→ To do: From the entries below, count the lines holding the word "black" and give nothing but the number.

◆ ◆ ◆ ◆ ◆ ◆ ◆

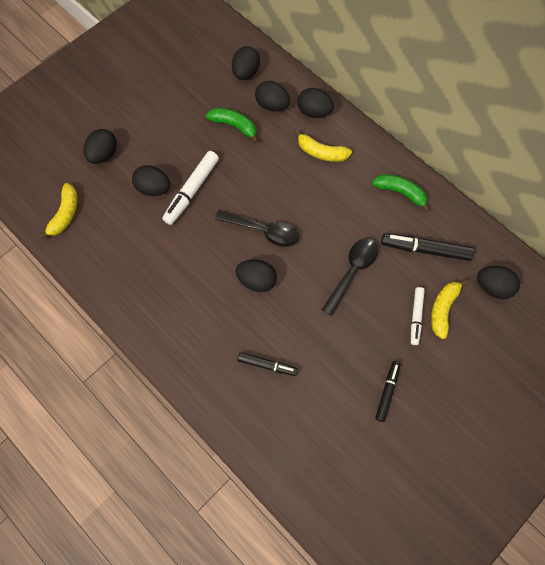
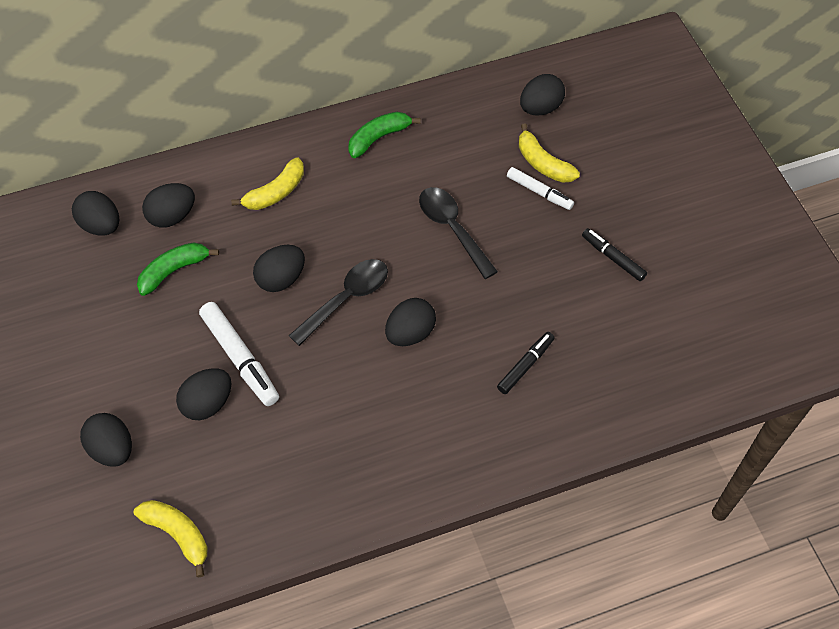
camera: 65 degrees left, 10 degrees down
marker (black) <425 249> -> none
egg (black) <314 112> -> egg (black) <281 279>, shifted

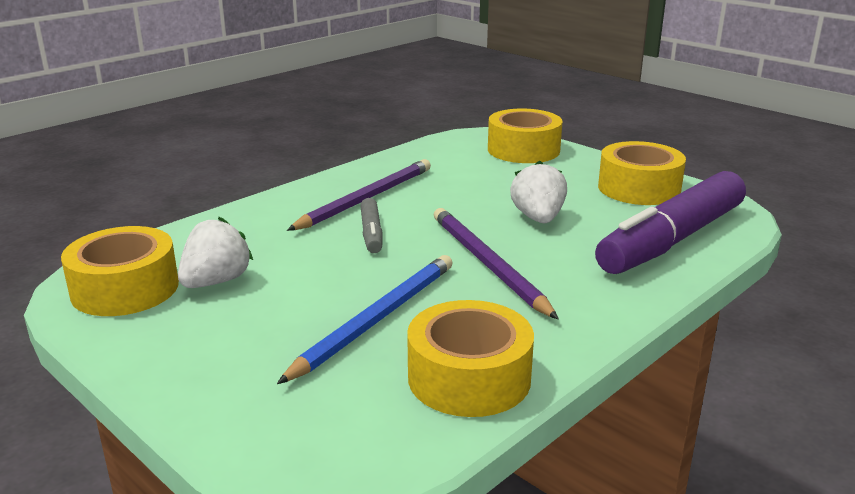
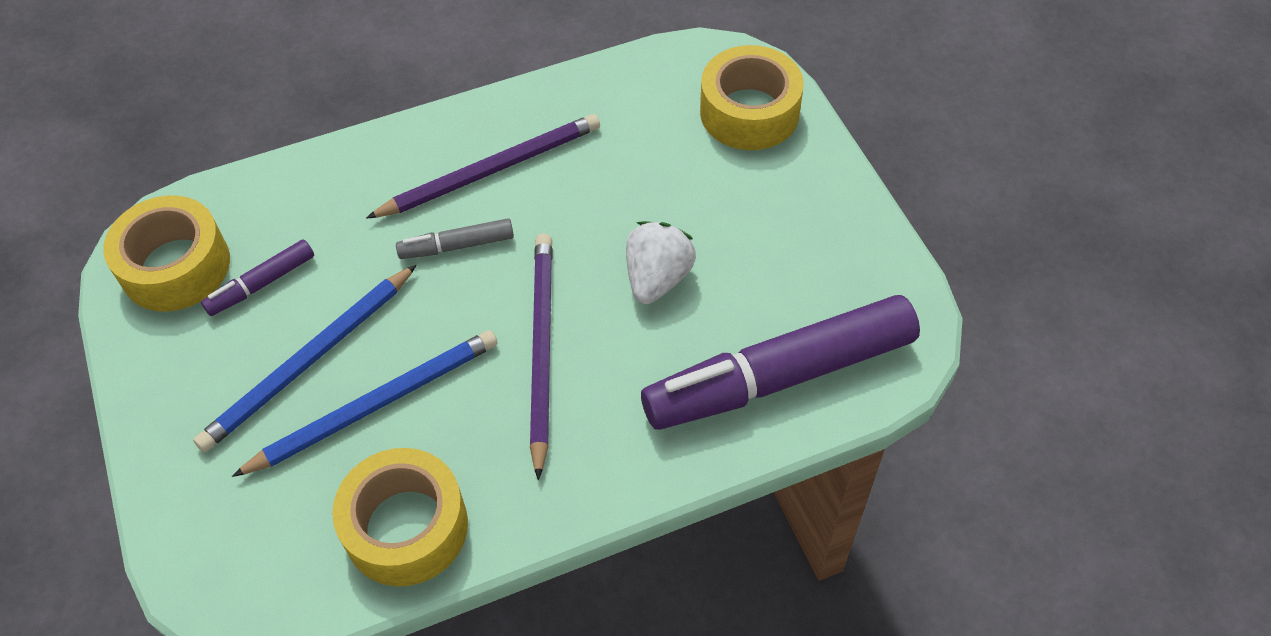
camera: 25 degrees right, 30 degrees up
tape (yellow) <639 188> -> none
none -> pencil (blue) <309 361>
strawberry (white) <216 281> -> marker (purple) <261 284>
marker (grey) <371 233> -> marker (grey) <456 246>, 60 degrees clockwise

◆ ◆ ◆ ◆ ◆ ◆ ◆

→ Completed task: 2